→ **What you will do**
The result should consist solely of the line containing "turquoise vase: 6 -> 3" and the lines that follow it below, each reproduced exactly, the last line included.

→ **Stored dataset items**
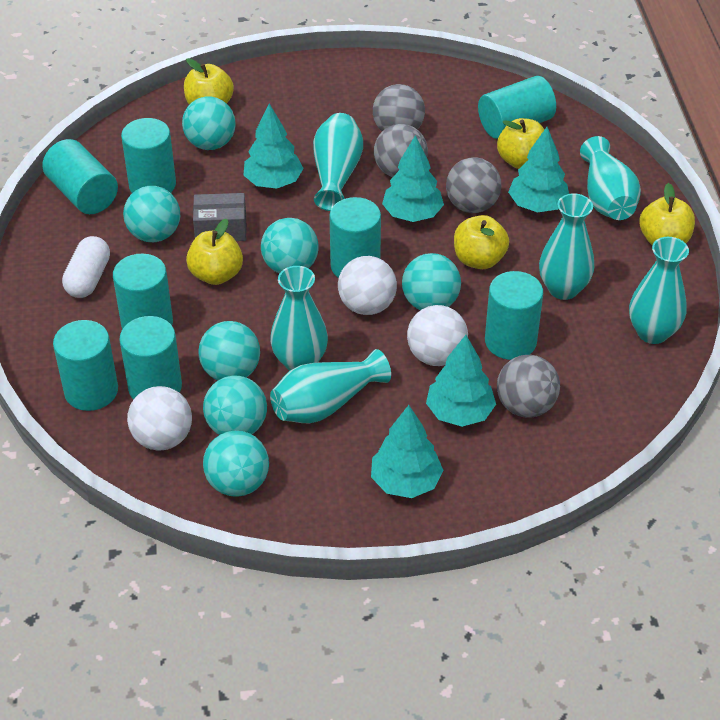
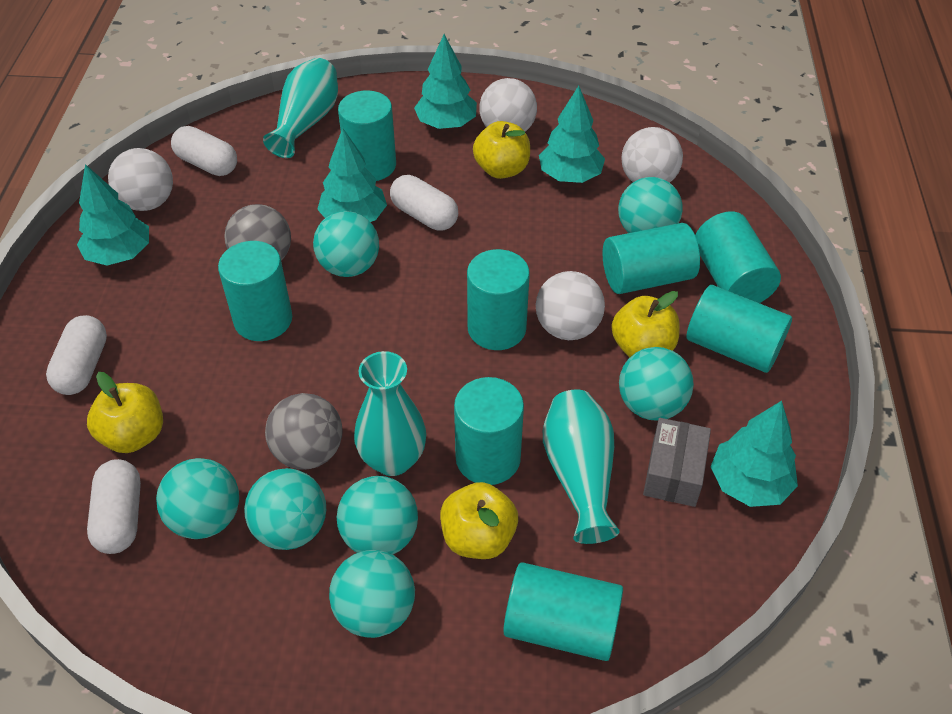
grey ball: 4 -> 2
turquoise vase: 6 -> 3
white ball: 3 -> 4
white capsule: 1 -> 4
yellow apple: 5 -> 4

→ **Response area**
turquoise vase: 6 -> 3
white ball: 3 -> 4
white capsule: 1 -> 4
yellow apple: 5 -> 4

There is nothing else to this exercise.